EXERCISE DATA:
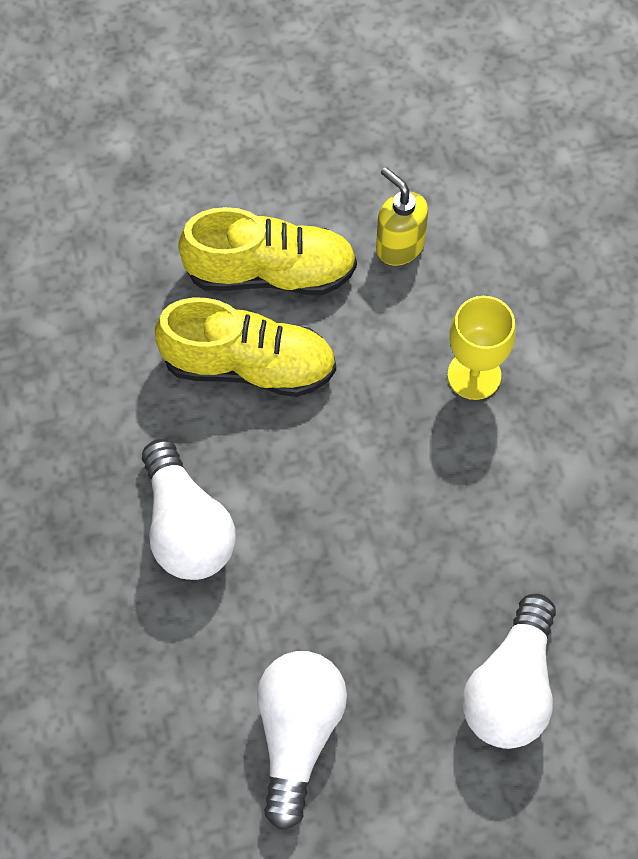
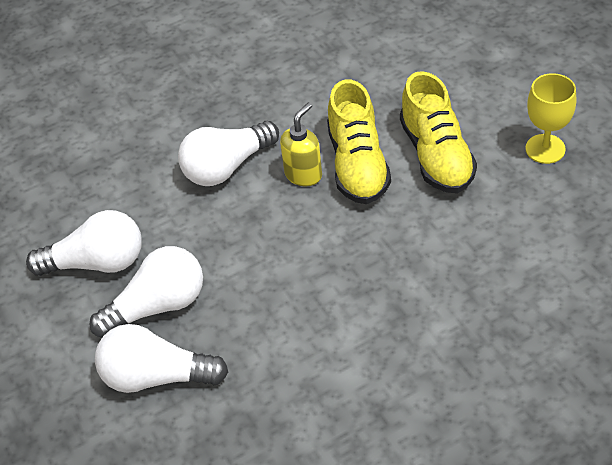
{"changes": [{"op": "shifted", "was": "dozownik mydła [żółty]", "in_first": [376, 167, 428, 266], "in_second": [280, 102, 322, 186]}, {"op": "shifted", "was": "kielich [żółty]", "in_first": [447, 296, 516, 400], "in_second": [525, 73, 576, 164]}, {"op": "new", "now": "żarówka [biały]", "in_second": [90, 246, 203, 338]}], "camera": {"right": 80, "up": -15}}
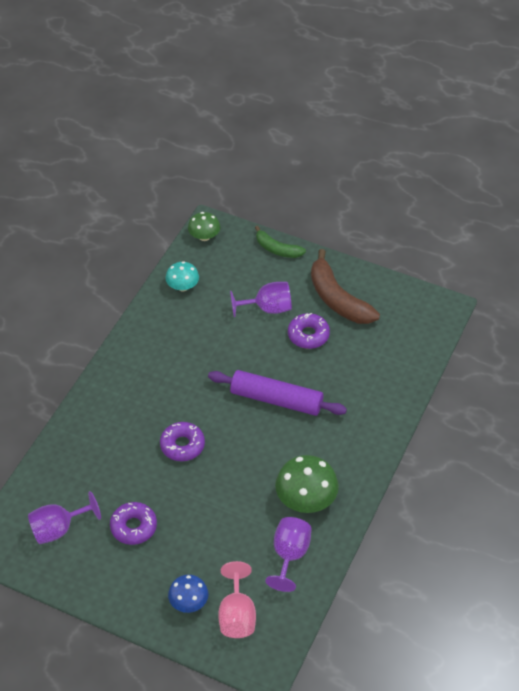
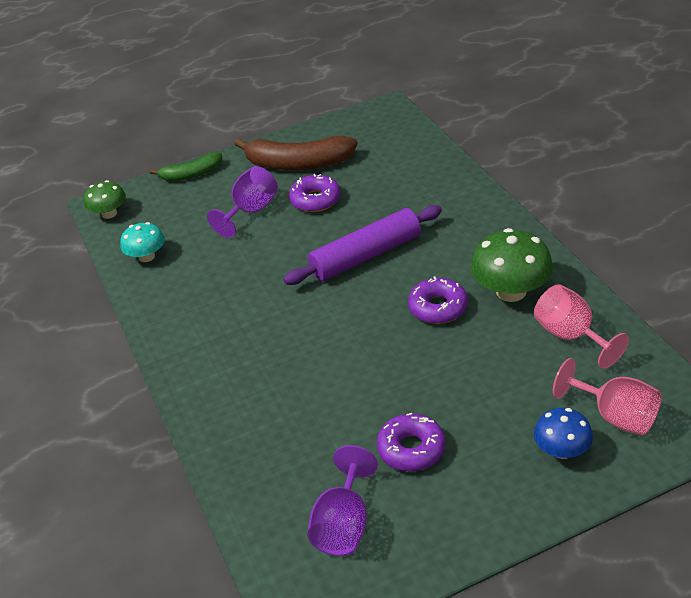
{"changes": [{"op": "shifted", "was": "donut [fioletowy]", "in_first": [160, 422, 205, 461], "in_second": [408, 276, 468, 324]}, {"op": "repainted", "was": "kielich [fioletowy]", "now": "kielich [różowy]", "in_first": [265, 517, 311, 592], "in_second": [534, 284, 629, 369]}], "camera": {"right": -45, "up": -10}}
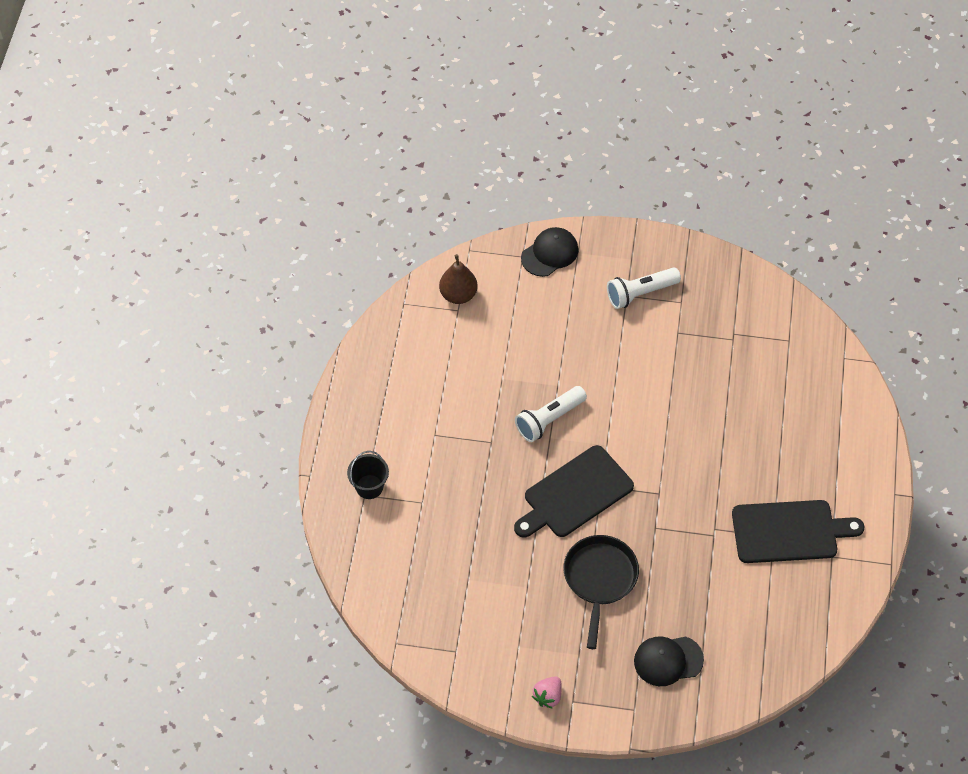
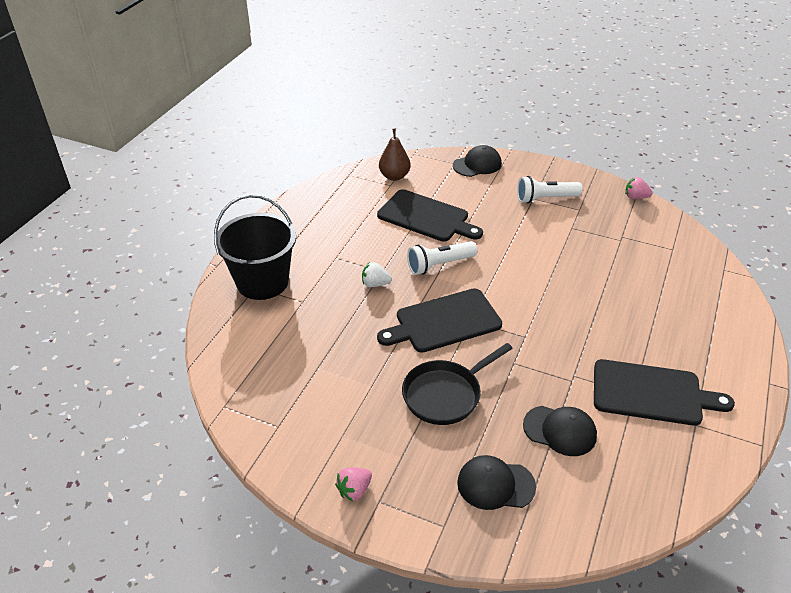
{"changes": [{"op": "scaled", "was": "wiadro [czarny]", "in_first": [347, 451, 389, 499], "in_second": [214, 195, 296, 300], "ratio": 2.05}, {"op": "rotated", "was": "patelnia [czarny]", "in_first": [563, 535, 639, 649], "in_second": [402, 343, 513, 425], "clockwise": -150}, {"op": "new", "now": "truskawka [biały]", "in_second": [362, 262, 392, 287]}, {"op": "new", "now": "deska do krojenia [czarny]", "in_second": [377, 189, 483, 242]}, {"op": "new", "now": "czapka [czarny]", "in_second": [523, 406, 597, 456]}, {"op": "new", "now": "truskawka [różowy]", "in_second": [625, 177, 653, 199]}], "camera": {"right": 15, "up": -15}}
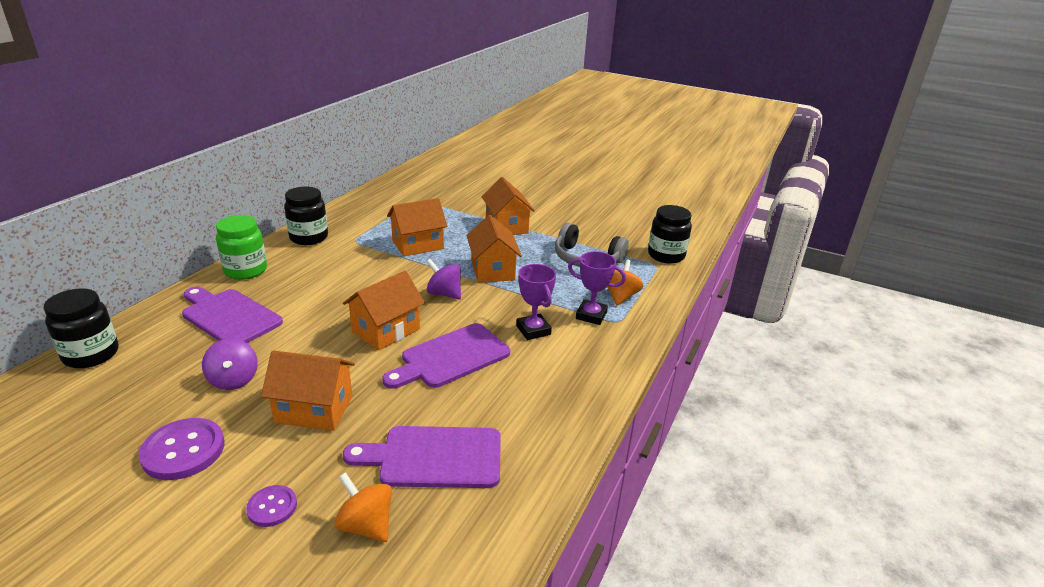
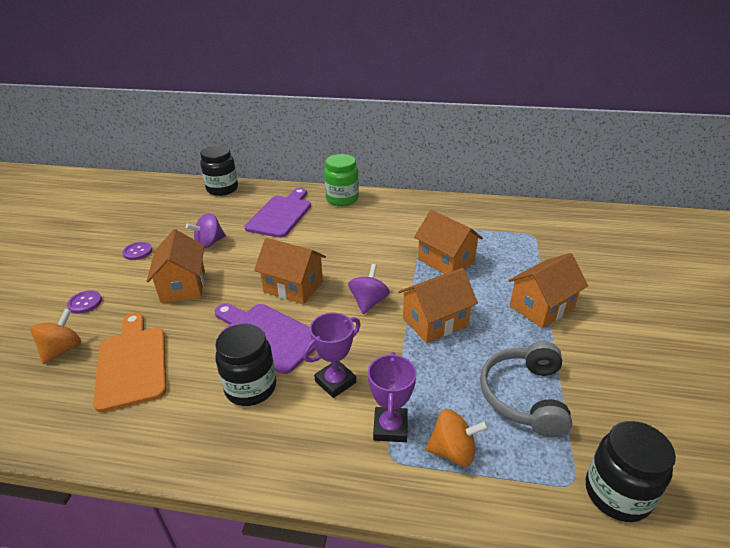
{"changes": [{"op": "scaled", "was": "guzik [fioletowy]", "in_first": [139, 418, 224, 480], "in_second": [122, 242, 152, 260], "ratio": 0.57}, {"op": "shifted", "was": "słoik [czarny]", "in_first": [284, 187, 328, 245], "in_second": [215, 324, 276, 406]}, {"op": "repainted", "was": "deska do krojenia [fioletowy]", "now": "deska do krojenia [pomarańczowy]", "in_first": [343, 426, 501, 488], "in_second": [93, 313, 166, 413]}], "camera": {"right": 75, "up": 5}}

WHAT IS REQUIRED: Line by line, write out the material exactly, leaving the images out.

ANSWER TO THIS EXERCISE:
{"changes": [{"op": "shifted", "was": "dozownik mydła [żółty]", "in_first": [376, 167, 428, 266], "in_second": [280, 102, 322, 186]}, {"op": "shifted", "was": "kielich [żółty]", "in_first": [447, 296, 516, 400], "in_second": [525, 73, 576, 164]}, {"op": "new", "now": "żarówka [biały]", "in_second": [90, 246, 203, 338]}], "camera": {"right": 80, "up": -15}}
{"changes": [{"op": "shifted", "was": "donut [fioletowy]", "in_first": [160, 422, 205, 461], "in_second": [408, 276, 468, 324]}, {"op": "repainted", "was": "kielich [fioletowy]", "now": "kielich [różowy]", "in_first": [265, 517, 311, 592], "in_second": [534, 284, 629, 369]}], "camera": {"right": -45, "up": -10}}
{"changes": [{"op": "scaled", "was": "wiadro [czarny]", "in_first": [347, 451, 389, 499], "in_second": [214, 195, 296, 300], "ratio": 2.05}, {"op": "rotated", "was": "patelnia [czarny]", "in_first": [563, 535, 639, 649], "in_second": [402, 343, 513, 425], "clockwise": -150}, {"op": "new", "now": "truskawka [biały]", "in_second": [362, 262, 392, 287]}, {"op": "new", "now": "deska do krojenia [czarny]", "in_second": [377, 189, 483, 242]}, {"op": "new", "now": "czapka [czarny]", "in_second": [523, 406, 597, 456]}, {"op": "new", "now": "truskawka [różowy]", "in_second": [625, 177, 653, 199]}], "camera": {"right": 15, "up": -15}}
{"changes": [{"op": "scaled", "was": "guzik [fioletowy]", "in_first": [139, 418, 224, 480], "in_second": [122, 242, 152, 260], "ratio": 0.57}, {"op": "shifted", "was": "słoik [czarny]", "in_first": [284, 187, 328, 245], "in_second": [215, 324, 276, 406]}, {"op": "repainted", "was": "deska do krojenia [fioletowy]", "now": "deska do krojenia [pomarańczowy]", "in_first": [343, 426, 501, 488], "in_second": [93, 313, 166, 413]}], "camera": {"right": 75, "up": 5}}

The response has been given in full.